Data: Begin

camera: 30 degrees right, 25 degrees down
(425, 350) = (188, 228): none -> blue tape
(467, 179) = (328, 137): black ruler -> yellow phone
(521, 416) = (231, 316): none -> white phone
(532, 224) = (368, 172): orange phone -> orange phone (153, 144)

Data: End

▶ **Brief**: Retype the records above in full, with no differences.

▶ **Problem solution**:
camera: 30 degrees right, 25 degrees down
(425, 350) = (188, 228): none -> blue tape
(467, 179) = (328, 137): black ruler -> yellow phone
(521, 416) = (231, 316): none -> white phone
(532, 224) = (368, 172): orange phone -> orange phone (153, 144)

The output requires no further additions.